**** Data extracts ****

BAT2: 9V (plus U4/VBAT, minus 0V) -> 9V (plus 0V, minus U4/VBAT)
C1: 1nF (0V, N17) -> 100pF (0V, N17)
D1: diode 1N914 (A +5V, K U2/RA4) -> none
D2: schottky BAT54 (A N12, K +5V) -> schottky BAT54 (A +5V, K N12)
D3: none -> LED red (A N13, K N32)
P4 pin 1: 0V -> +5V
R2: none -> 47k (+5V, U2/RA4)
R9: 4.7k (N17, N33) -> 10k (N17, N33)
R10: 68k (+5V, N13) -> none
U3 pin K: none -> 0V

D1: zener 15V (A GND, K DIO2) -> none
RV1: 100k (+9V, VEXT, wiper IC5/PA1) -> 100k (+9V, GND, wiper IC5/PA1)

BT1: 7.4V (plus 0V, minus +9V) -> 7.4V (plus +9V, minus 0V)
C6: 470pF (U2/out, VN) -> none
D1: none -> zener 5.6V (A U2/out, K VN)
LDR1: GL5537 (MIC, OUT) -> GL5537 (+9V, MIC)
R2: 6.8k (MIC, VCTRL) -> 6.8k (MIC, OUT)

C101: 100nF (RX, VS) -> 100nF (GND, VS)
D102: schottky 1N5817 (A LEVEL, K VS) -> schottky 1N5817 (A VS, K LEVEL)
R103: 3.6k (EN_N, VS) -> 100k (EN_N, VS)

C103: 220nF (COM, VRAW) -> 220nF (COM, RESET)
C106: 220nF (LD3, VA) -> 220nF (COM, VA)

****

Exercise aim
In full and without alteration, write out each record.

Response
BAT2: 9V (plus U4/VBAT, minus 0V) -> 9V (plus 0V, minus U4/VBAT)
C1: 1nF (0V, N17) -> 100pF (0V, N17)
D1: diode 1N914 (A +5V, K U2/RA4) -> none
D2: schottky BAT54 (A N12, K +5V) -> schottky BAT54 (A +5V, K N12)
D3: none -> LED red (A N13, K N32)
P4 pin 1: 0V -> +5V
R2: none -> 47k (+5V, U2/RA4)
R9: 4.7k (N17, N33) -> 10k (N17, N33)
R10: 68k (+5V, N13) -> none
U3 pin K: none -> 0V

D1: zener 15V (A GND, K DIO2) -> none
RV1: 100k (+9V, VEXT, wiper IC5/PA1) -> 100k (+9V, GND, wiper IC5/PA1)

BT1: 7.4V (plus 0V, minus +9V) -> 7.4V (plus +9V, minus 0V)
C6: 470pF (U2/out, VN) -> none
D1: none -> zener 5.6V (A U2/out, K VN)
LDR1: GL5537 (MIC, OUT) -> GL5537 (+9V, MIC)
R2: 6.8k (MIC, VCTRL) -> 6.8k (MIC, OUT)

C101: 100nF (RX, VS) -> 100nF (GND, VS)
D102: schottky 1N5817 (A LEVEL, K VS) -> schottky 1N5817 (A VS, K LEVEL)
R103: 3.6k (EN_N, VS) -> 100k (EN_N, VS)

C103: 220nF (COM, VRAW) -> 220nF (COM, RESET)
C106: 220nF (LD3, VA) -> 220nF (COM, VA)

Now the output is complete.